**What the task asks**
Without carrying over a single picture, write out the records below exactly.

**Material shown**
* * * * * * *

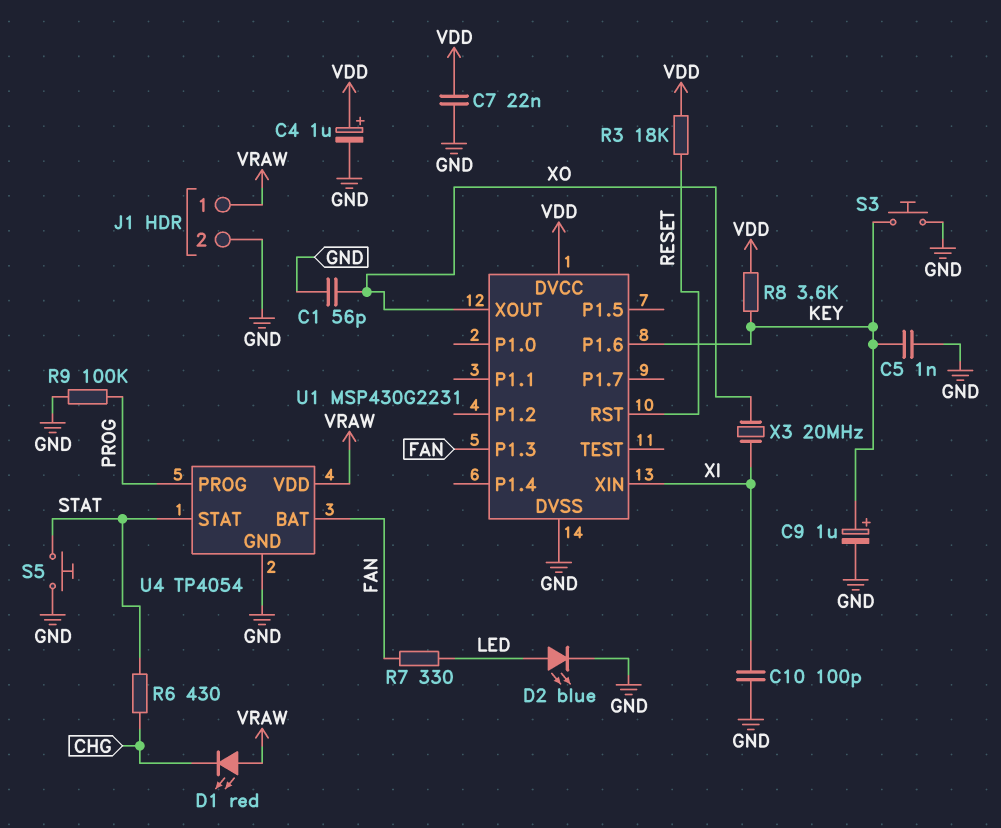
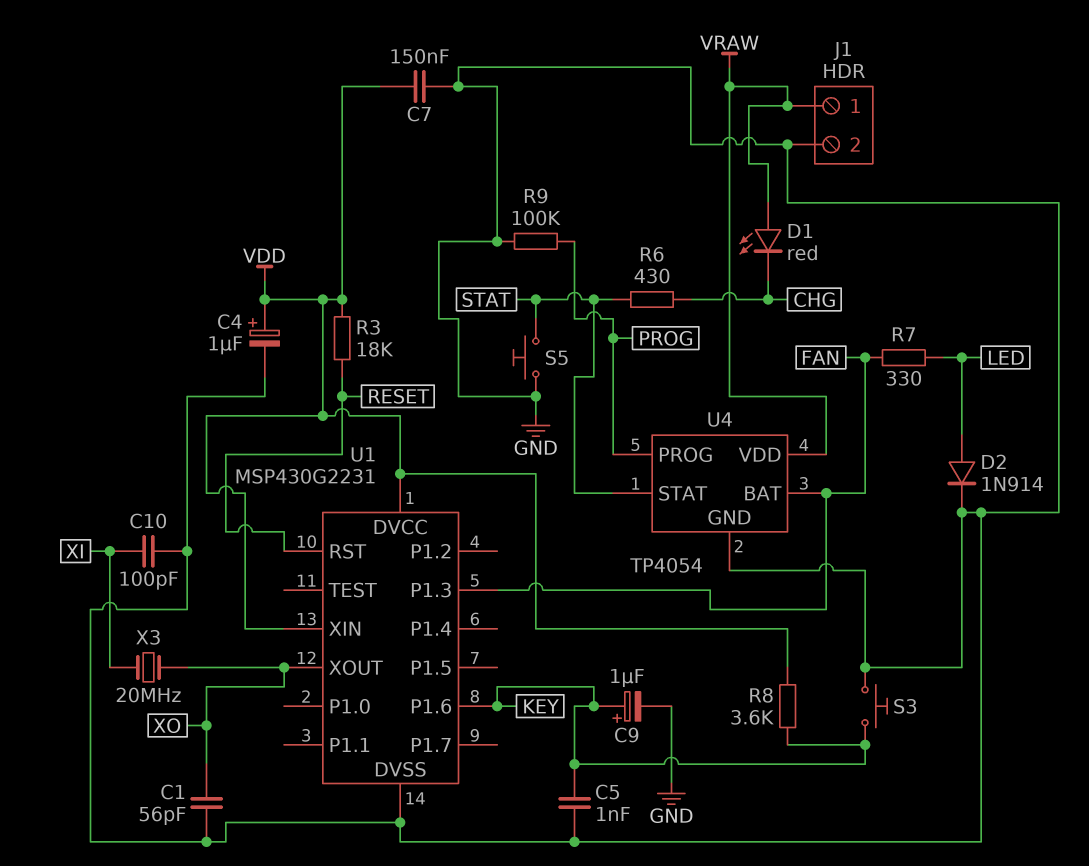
C7: 22nF (GND, VDD) -> 150nF (GND, VDD)
D2: LED blue (A LED, K GND) -> diode 1N914 (A LED, K GND)
U1 pin XIN: XI -> VDD

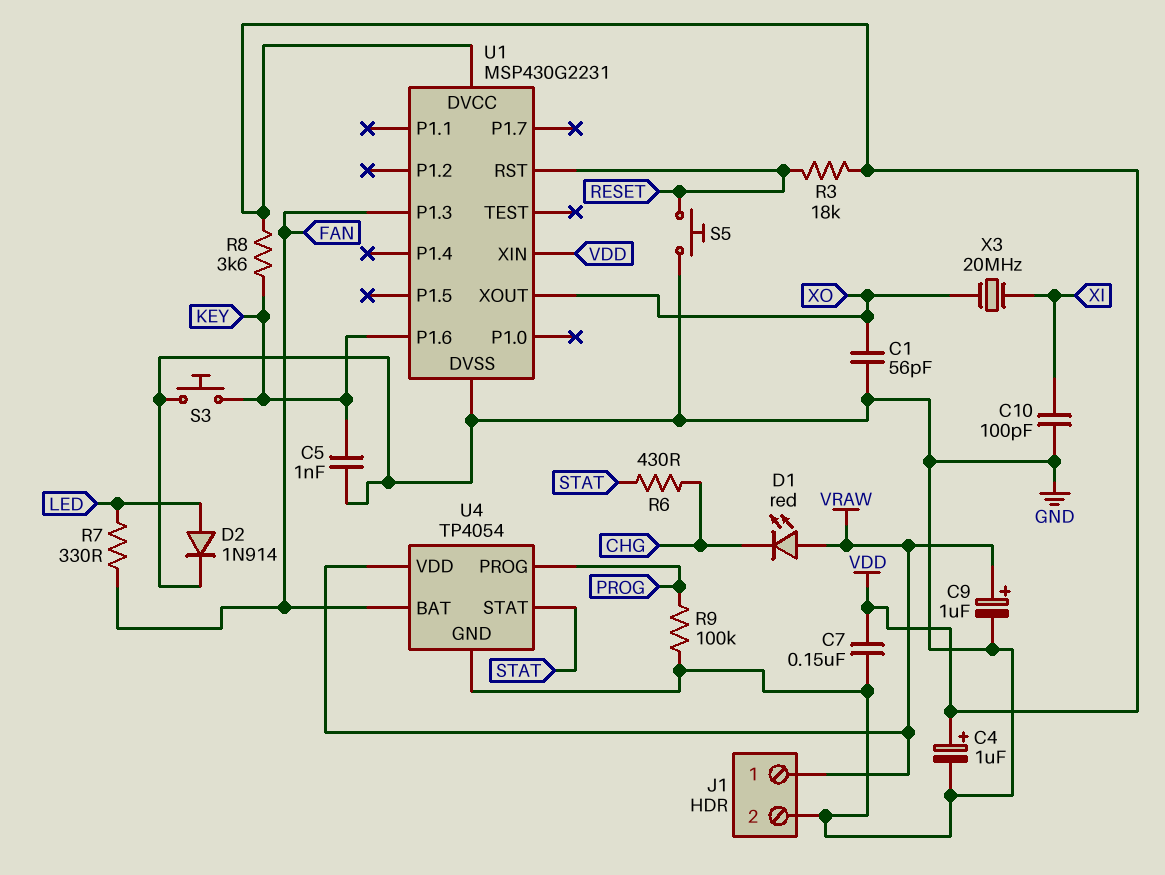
C9: 1uF (plus KEY, minus GND) -> 1uF (plus VRAW, minus GND)
S5: button (GND, STAT) -> button (GND, RESET)

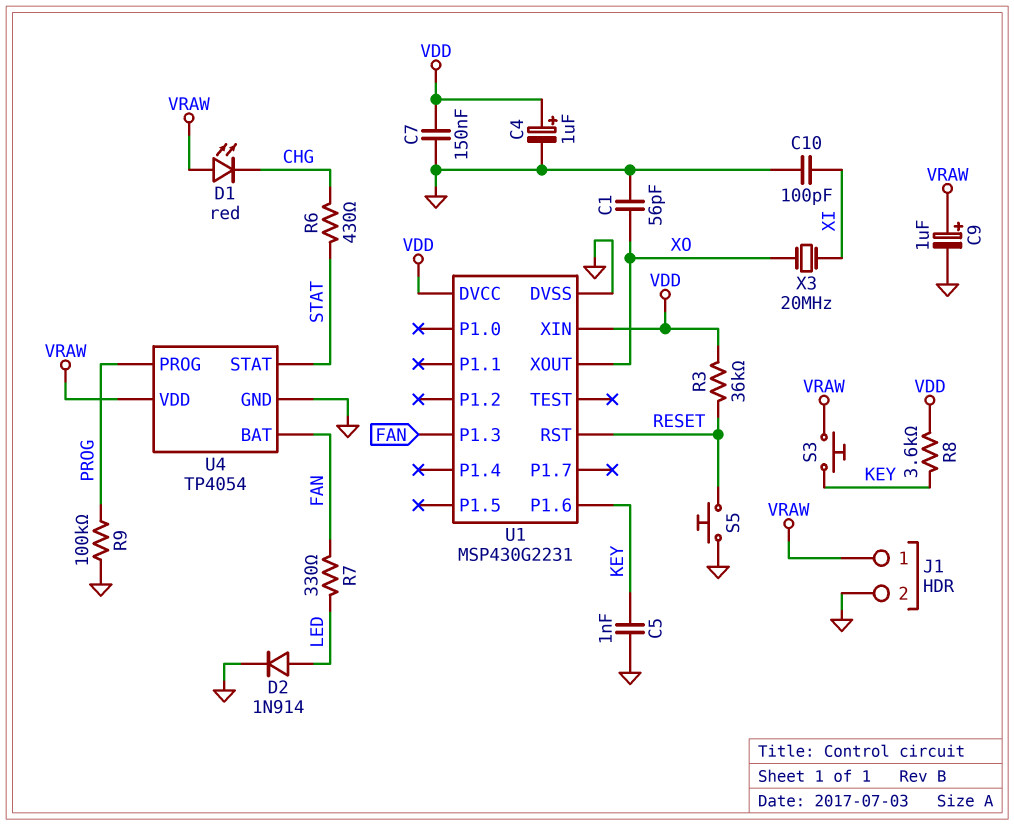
R3: 18k (RESET, VDD) -> 36k (RESET, VDD)
S3: button (GND, KEY) -> button (KEY, VRAW)

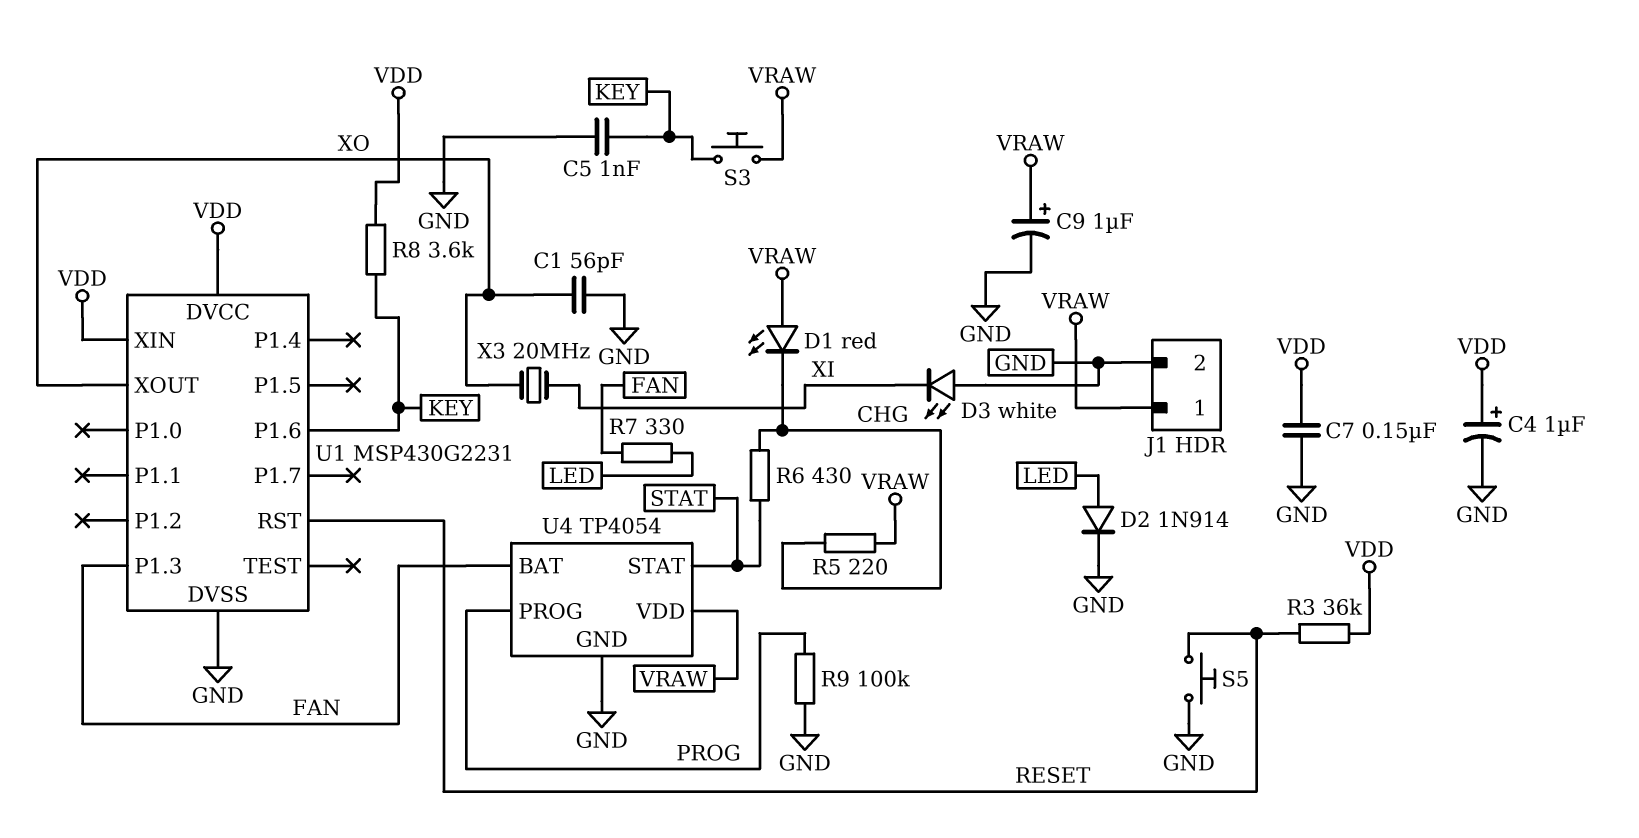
C10: 100pF (GND, XI) -> none
D3: none -> LED white (A GND, K XI)
R5: none -> 220 (CHG, VRAW)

* * * * * * *

**Response**
C7: 22nF (GND, VDD) -> 150nF (GND, VDD)
D2: LED blue (A LED, K GND) -> diode 1N914 (A LED, K GND)
U1 pin XIN: XI -> VDD

C9: 1uF (plus KEY, minus GND) -> 1uF (plus VRAW, minus GND)
S5: button (GND, STAT) -> button (GND, RESET)

R3: 18k (RESET, VDD) -> 36k (RESET, VDD)
S3: button (GND, KEY) -> button (KEY, VRAW)

C10: 100pF (GND, XI) -> none
D3: none -> LED white (A GND, K XI)
R5: none -> 220 (CHG, VRAW)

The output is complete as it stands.